━━ Extracted information
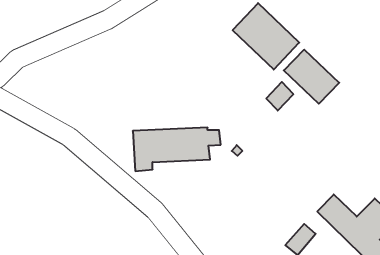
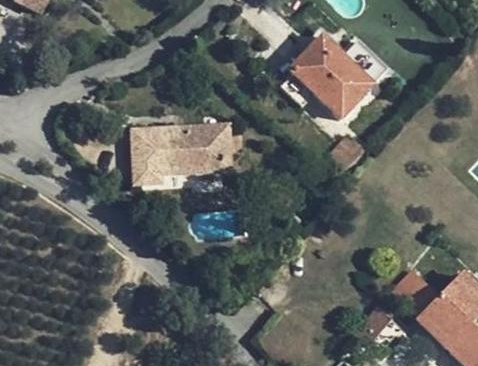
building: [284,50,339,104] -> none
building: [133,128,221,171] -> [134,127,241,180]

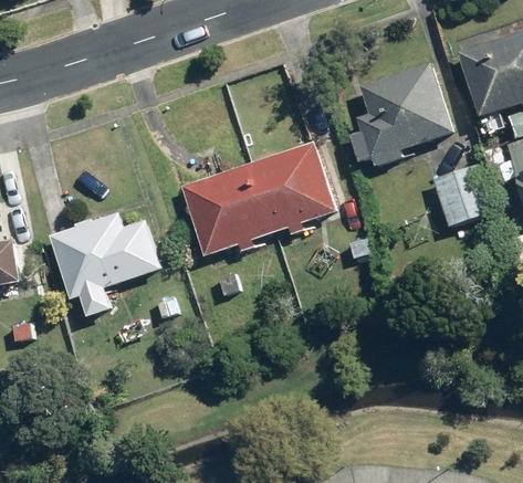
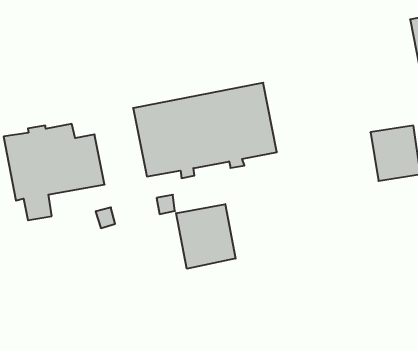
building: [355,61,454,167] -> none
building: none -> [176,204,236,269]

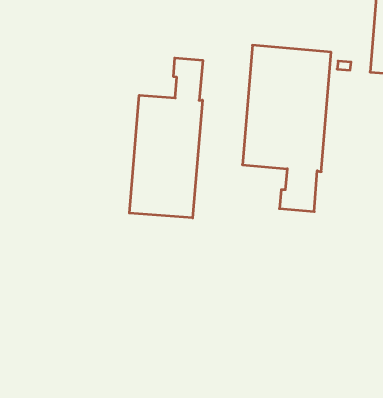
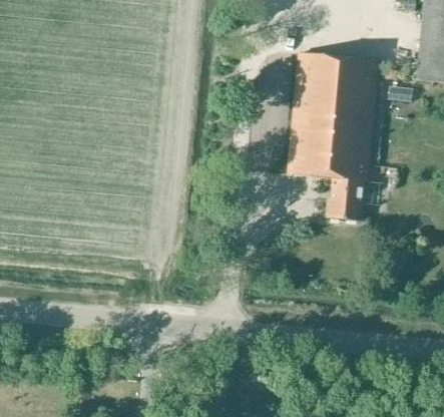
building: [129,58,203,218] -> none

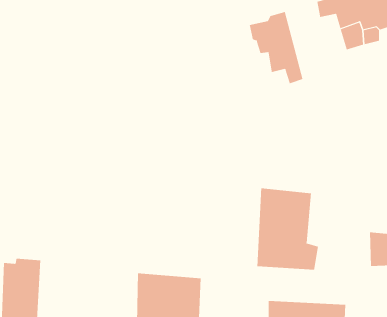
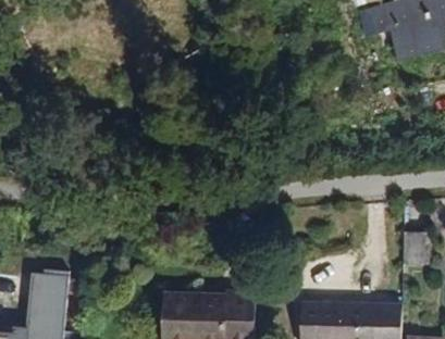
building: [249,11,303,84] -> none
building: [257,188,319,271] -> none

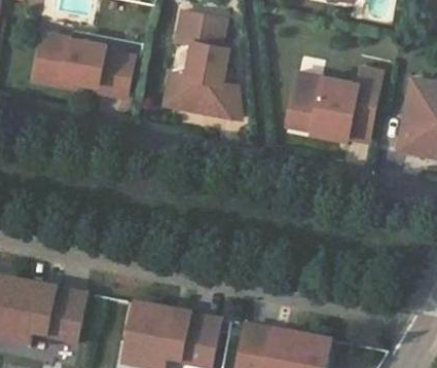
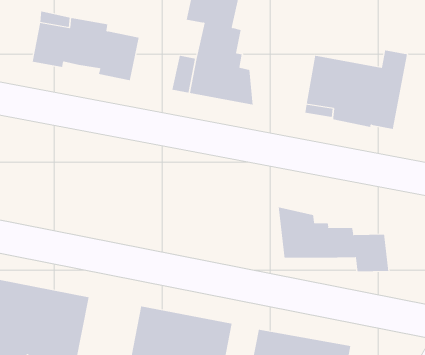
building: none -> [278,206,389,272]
━━━━
- Work instructions
Reprint the entries above exactly, images removed.

- Output for this task
building: [284,50,339,104] -> none
building: [133,128,221,171] -> [134,127,241,180]

building: [355,61,454,167] -> none
building: none -> [176,204,236,269]

building: [129,58,203,218] -> none

building: [249,11,303,84] -> none
building: [257,188,319,271] -> none

building: none -> [278,206,389,272]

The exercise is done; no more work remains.